**Data for review:**
**********

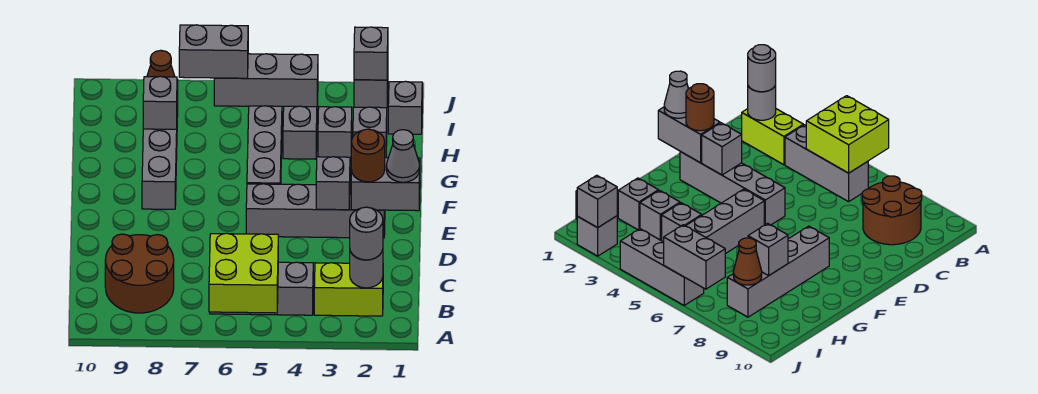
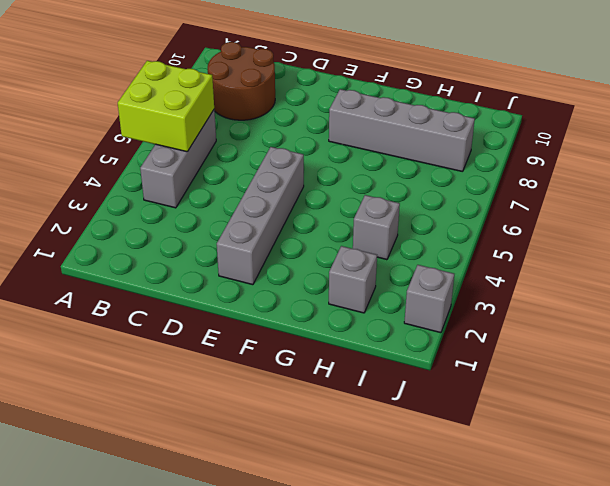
none -> lime 1x2 brick [314,263,383,316]
none -> grey 1x3 brick [247,106,282,184]
none -> grey 1x1 brick [318,107,352,160]

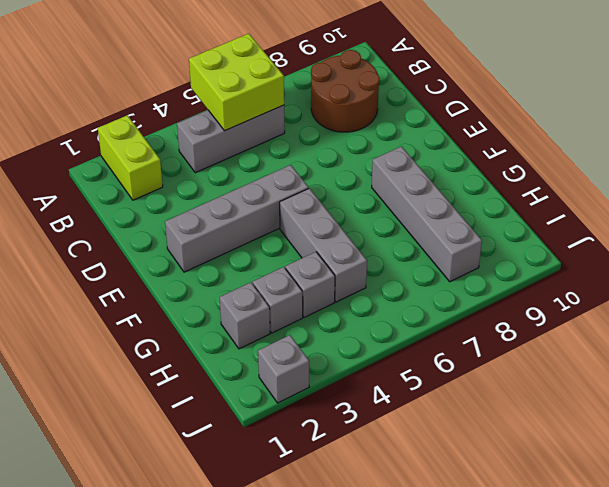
lime 1x2 brick [98,115,163,200] -> lime 1x2 brick turned to [314,263,383,316]
none -> grey 1x1 brick [388,81,422,134]
none -> grey 1x3 brick [214,54,318,107]
none -> grey 1x1 round brick [350,250,383,288]

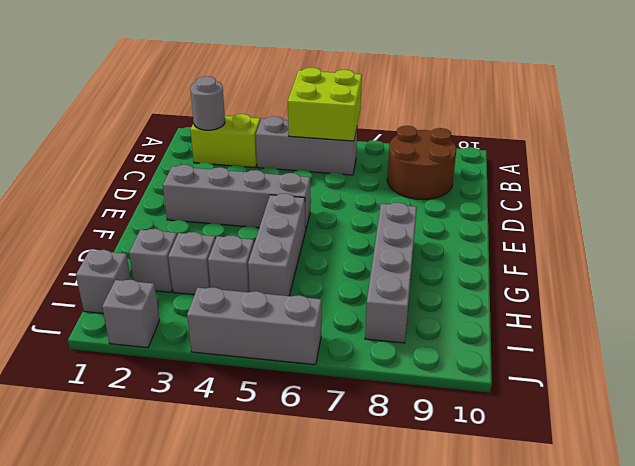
none -> grey 1x2 brick [351,158,420,211]
none -> grey 1x1 brick [316,157,350,210]
none -> grey 1x1 brick [143,76,177,129]

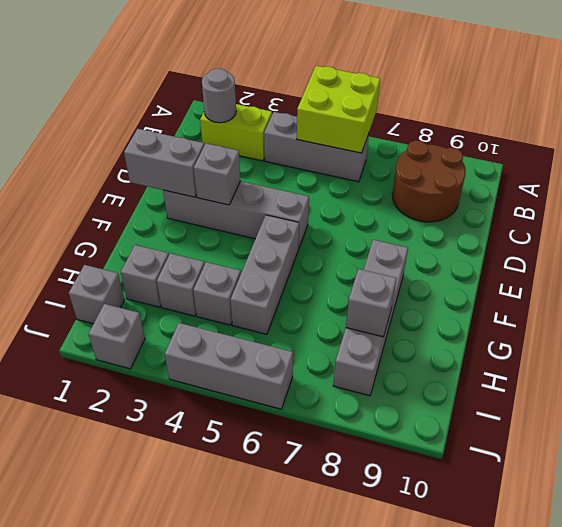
none -> brown 1x1 cone [147,50,175,77]
none -> grey 1x1 brick [354,27,388,80]
none -> grey 1x2 brick [179,25,248,78]

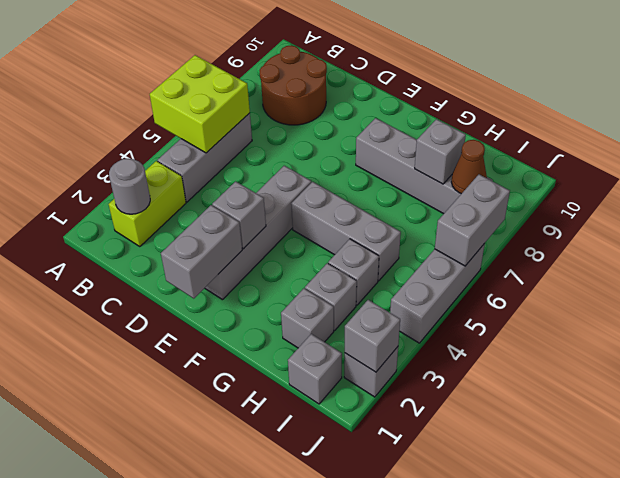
none -> grey 1x1 round brick [350,207,383,260]
none -> grey 1x1 cone [386,130,420,182]
none -> brown 1x1 round brick [351,129,385,182]

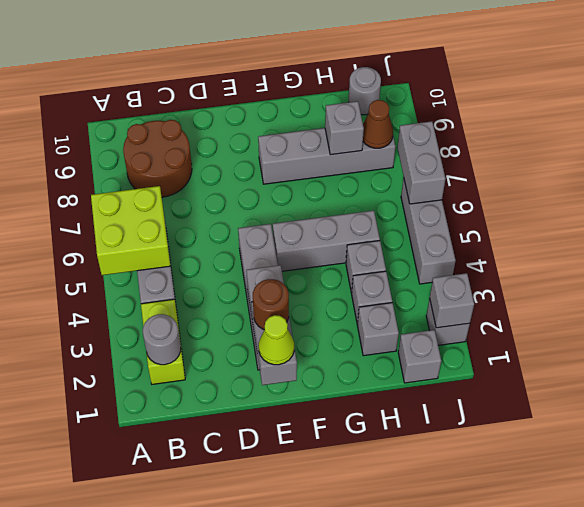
lime 1x1 cone [259,315,294,365] -> grey 1x1 cone [386,130,420,182]
grey 1x1 round brick [349,67,381,115] -> grey 1x1 round brick moved to [350,207,383,260]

**********

**What you need to do:**
Tally up how many lines in the records contain the string "round". Answer with that figure only.

**Answer section:**
4